Segment Start: STUDY MATERIAL

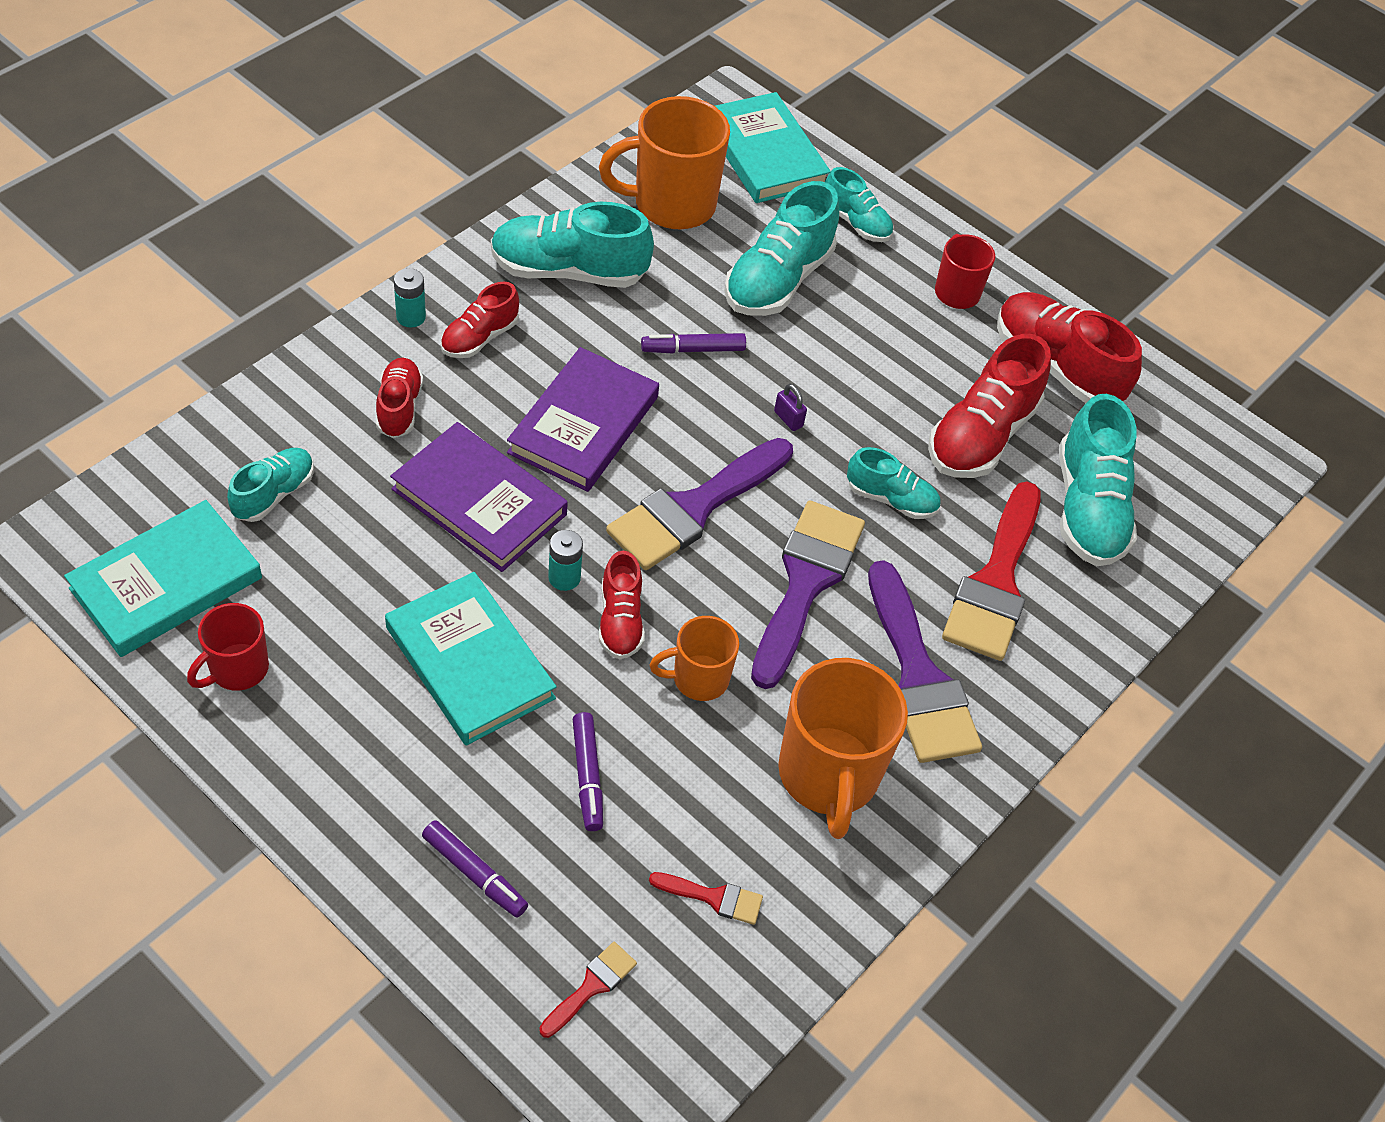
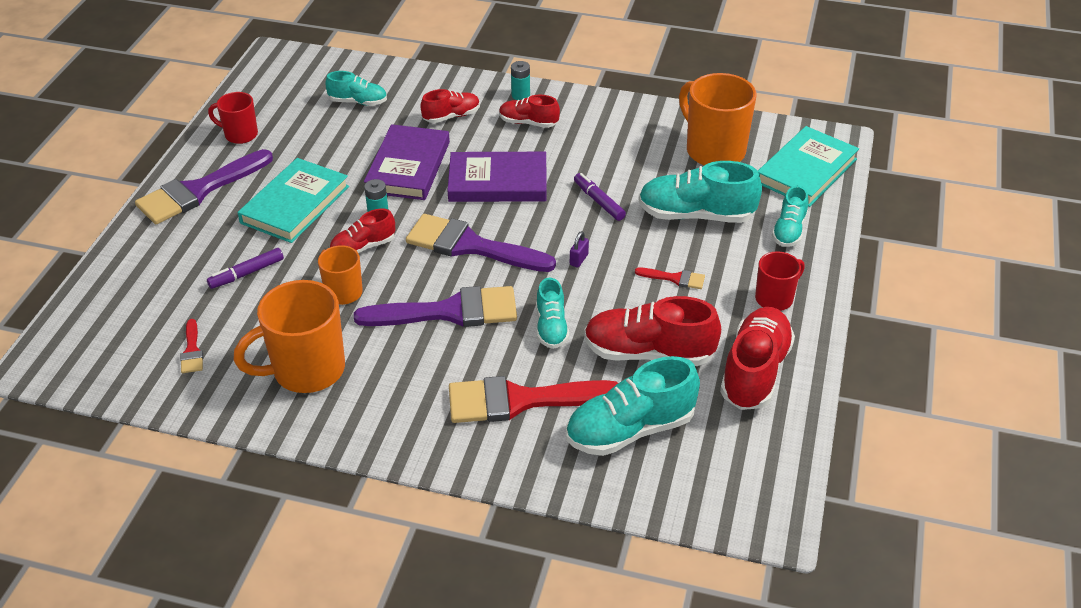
camera: 70 degrees right, 10 degrees down
(166, 583) = (277, 94): turquoise book -> none
(475, 873) = (160, 256): purple marker -> none
(568, 271) = (613, 133): turquoise shoe -> none
(591, 986) = (111, 323): red brush -> red brush (675, 278)
(918, 676) = (412, 387): purple brush -> purple brush (199, 190)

Segment End: STUDY MATERIAL

### [GOAL OF THE EXERCISE]
What you return should be only the exact lines from the top of the entries through the line with "(591, 986) = (111, 323): red", minus the pictures.

### [ANSWER FOR THE TASK]
camera: 70 degrees right, 10 degrees down
(166, 583) = (277, 94): turquoise book -> none
(475, 873) = (160, 256): purple marker -> none
(568, 271) = (613, 133): turquoise shoe -> none
(591, 986) = (111, 323): red brush -> red brush (675, 278)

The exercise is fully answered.